• [Raw data]
Start of Block

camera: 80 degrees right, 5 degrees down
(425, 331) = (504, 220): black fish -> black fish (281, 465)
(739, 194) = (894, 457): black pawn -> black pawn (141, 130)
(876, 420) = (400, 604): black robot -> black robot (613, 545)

End of Block

• [Exercise details] Retype the listing above word for word.

• [Answer section]
camera: 80 degrees right, 5 degrees down
(425, 331) = (504, 220): black fish -> black fish (281, 465)
(739, 194) = (894, 457): black pawn -> black pawn (141, 130)
(876, 420) = (400, 604): black robot -> black robot (613, 545)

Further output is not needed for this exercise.